**Problem**: Output the listing exactly, without its pictures.

**Data block**:
+++++

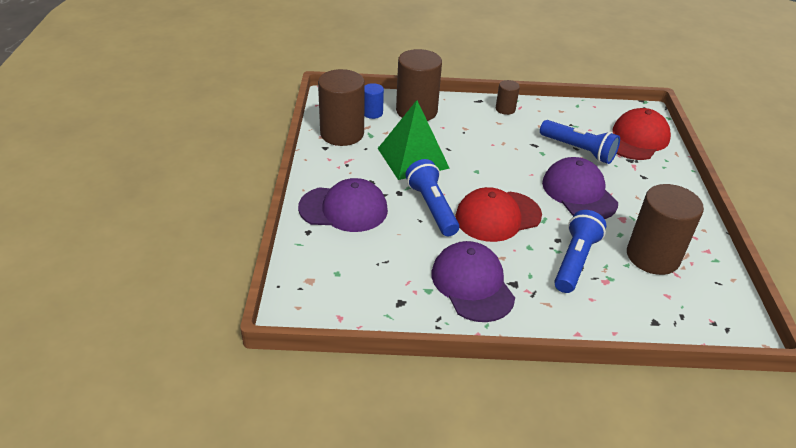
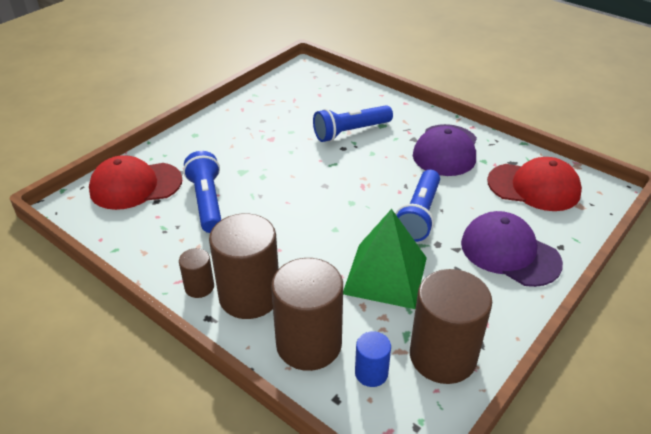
camera: 140 degrees left, 0 degrees up
(497, 216) = (368, 182): red cap -> red cap (534, 187)
(579, 193) = (272, 169): purple cap -> none
(652, 256) = (292, 112): brown cylinder -> brown cylinder (249, 296)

+++++

**Response area**:
camera: 140 degrees left, 0 degrees up
(497, 216) = (368, 182): red cap -> red cap (534, 187)
(579, 193) = (272, 169): purple cap -> none
(652, 256) = (292, 112): brown cylinder -> brown cylinder (249, 296)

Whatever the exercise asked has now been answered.